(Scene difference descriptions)
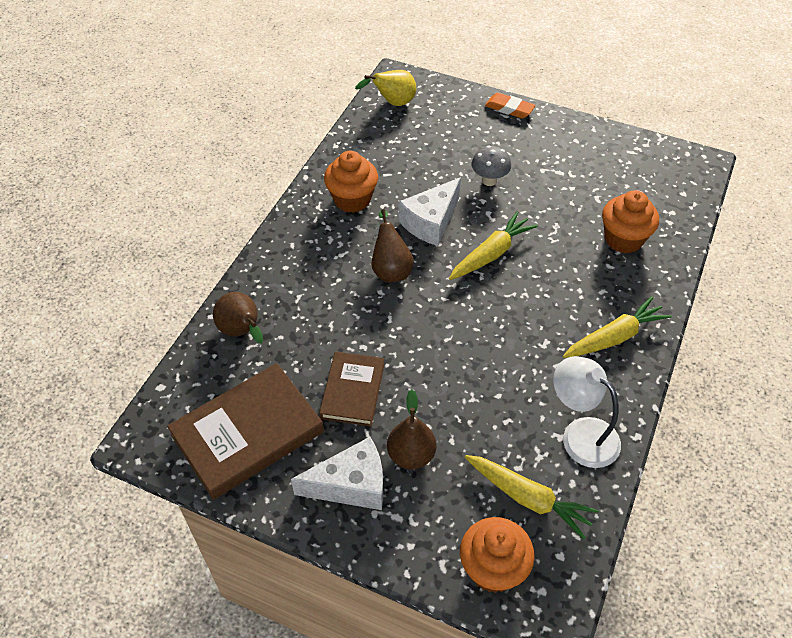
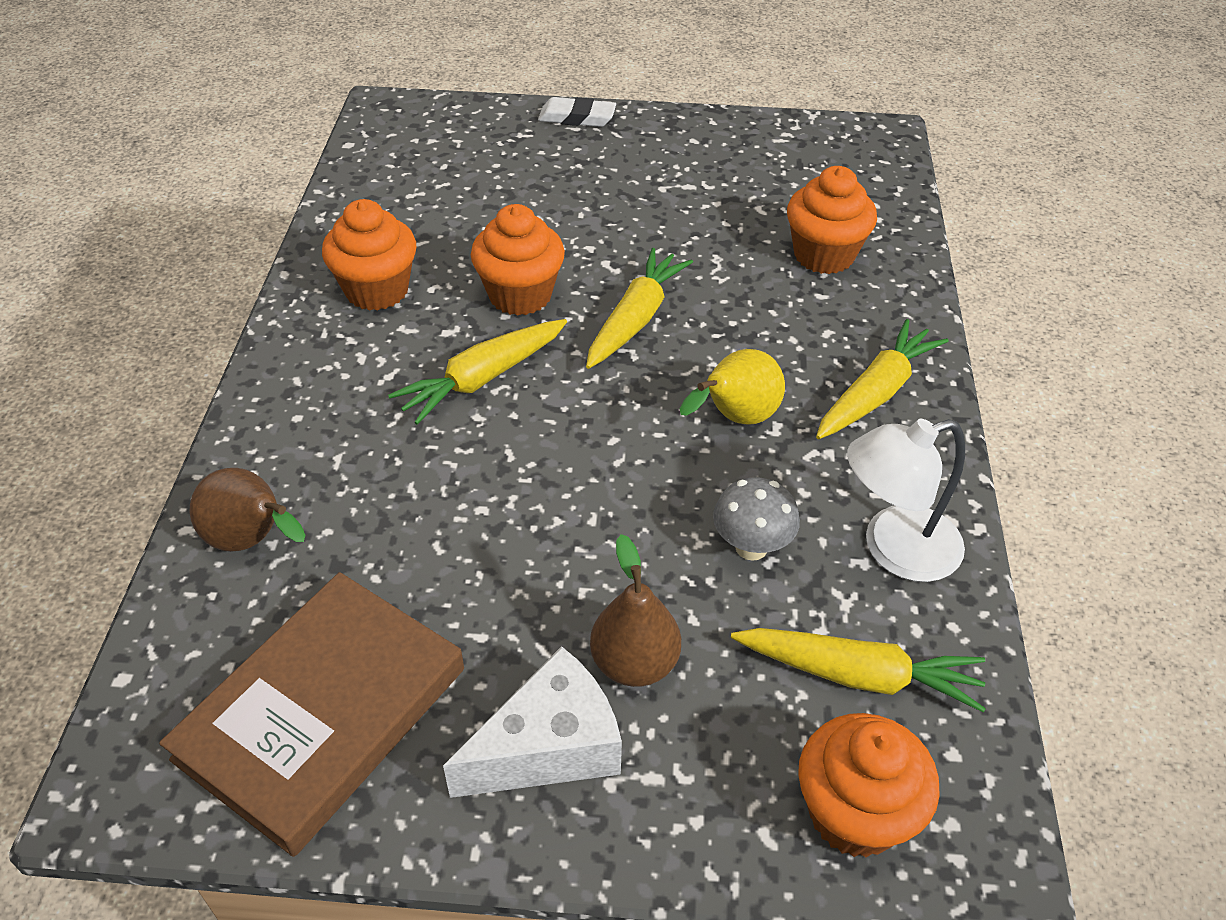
camera: 20 degrees left, 5 degrees down
(352, 391) = (490, 586): brown book -> none
(391, 269) = (482, 379): brown pear -> yellow carrot
(393, 103) = (392, 143): yellow pear -> yellow pear (735, 418)
(431, 222) = (520, 295): white cheese -> orange cupcake
(489, 180) = (588, 218): grey mushroom -> grey mushroom (751, 547)
(509, 108) = (577, 118): orange eraser -> white eraser
(581, 434) = (894, 549): white lamp -> white lamp turned 45 degrees counterclockwise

Task to complete » Set the records down again exactly, and omit any picture in them.

Response box »
camera: 20 degrees left, 5 degrees down
(352, 391) = (490, 586): brown book -> none
(391, 269) = (482, 379): brown pear -> yellow carrot
(393, 103) = (392, 143): yellow pear -> yellow pear (735, 418)
(431, 222) = (520, 295): white cheese -> orange cupcake
(489, 180) = (588, 218): grey mushroom -> grey mushroom (751, 547)
(509, 108) = (577, 118): orange eraser -> white eraser
(581, 434) = (894, 549): white lamp -> white lamp turned 45 degrees counterclockwise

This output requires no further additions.